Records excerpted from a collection
○ ○ ○
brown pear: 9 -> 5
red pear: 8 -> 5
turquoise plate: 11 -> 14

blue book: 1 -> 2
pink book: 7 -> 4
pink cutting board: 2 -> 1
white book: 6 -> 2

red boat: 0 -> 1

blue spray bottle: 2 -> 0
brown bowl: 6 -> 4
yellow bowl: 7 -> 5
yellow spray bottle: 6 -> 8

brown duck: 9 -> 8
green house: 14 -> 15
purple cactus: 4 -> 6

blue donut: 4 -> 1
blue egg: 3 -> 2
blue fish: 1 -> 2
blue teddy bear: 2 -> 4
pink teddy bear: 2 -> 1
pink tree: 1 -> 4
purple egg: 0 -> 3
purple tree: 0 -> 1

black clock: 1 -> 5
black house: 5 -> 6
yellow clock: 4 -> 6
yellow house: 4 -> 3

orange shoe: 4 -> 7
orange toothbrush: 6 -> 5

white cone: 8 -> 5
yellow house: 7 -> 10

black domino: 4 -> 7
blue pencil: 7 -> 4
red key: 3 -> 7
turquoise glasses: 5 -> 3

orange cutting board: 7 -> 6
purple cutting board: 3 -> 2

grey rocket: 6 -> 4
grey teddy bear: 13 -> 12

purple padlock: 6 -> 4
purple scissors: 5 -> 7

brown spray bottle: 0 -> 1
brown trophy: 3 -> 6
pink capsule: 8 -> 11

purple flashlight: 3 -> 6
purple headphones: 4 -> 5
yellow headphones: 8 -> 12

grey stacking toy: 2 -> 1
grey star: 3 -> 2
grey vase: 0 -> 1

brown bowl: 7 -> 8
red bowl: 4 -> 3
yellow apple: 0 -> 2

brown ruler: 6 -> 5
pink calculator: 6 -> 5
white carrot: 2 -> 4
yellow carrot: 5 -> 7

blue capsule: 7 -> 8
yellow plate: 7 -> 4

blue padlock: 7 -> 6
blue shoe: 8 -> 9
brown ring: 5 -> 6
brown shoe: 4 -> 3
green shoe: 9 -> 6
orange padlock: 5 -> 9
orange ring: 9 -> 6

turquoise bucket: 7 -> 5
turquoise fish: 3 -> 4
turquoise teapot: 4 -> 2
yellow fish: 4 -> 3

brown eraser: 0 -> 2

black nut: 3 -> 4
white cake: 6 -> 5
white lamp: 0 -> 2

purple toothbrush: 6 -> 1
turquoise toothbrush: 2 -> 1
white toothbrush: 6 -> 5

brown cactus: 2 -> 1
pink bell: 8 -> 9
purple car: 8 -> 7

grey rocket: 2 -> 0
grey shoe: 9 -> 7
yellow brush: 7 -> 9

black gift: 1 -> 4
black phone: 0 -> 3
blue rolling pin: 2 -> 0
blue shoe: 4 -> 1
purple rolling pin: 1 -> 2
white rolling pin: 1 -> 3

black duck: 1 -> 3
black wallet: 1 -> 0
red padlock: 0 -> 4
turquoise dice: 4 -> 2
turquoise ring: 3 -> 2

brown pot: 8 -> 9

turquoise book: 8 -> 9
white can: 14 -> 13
○ ○ ○
Lines holding the string "fish" must be copied out of the entries above.

EXERCISE ANSWER –
blue fish: 1 -> 2
turquoise fish: 3 -> 4
yellow fish: 4 -> 3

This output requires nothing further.